BEGIN GIVEN DATA
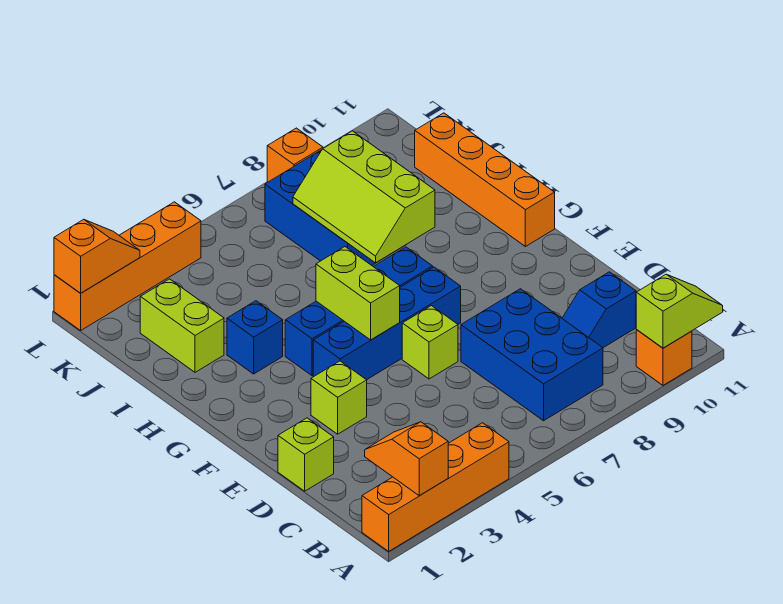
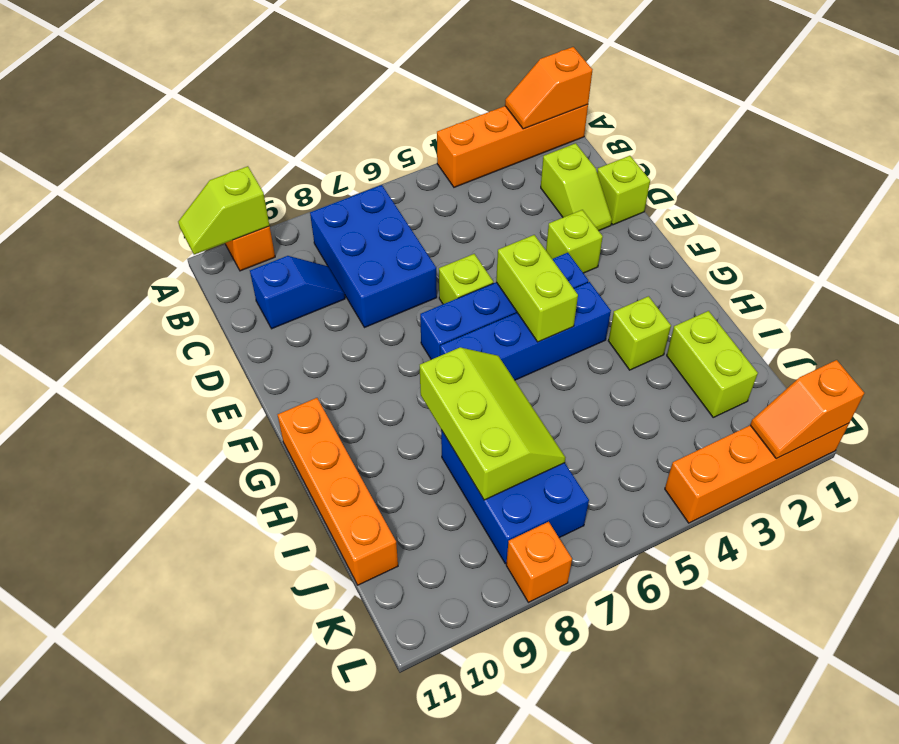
orange slope A2:B2 level 2 top A -> orange slope A1:A2 level 2 top 1
none -> lime slope C2:D2 level 1 top C
blue brick H3 level 1 -> lime brick H3 level 1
END GIVEN DATA
Once every line of the material holding the word "lime" has been counted, report the total and nothing more.

COMPLETED EXERCISE: 2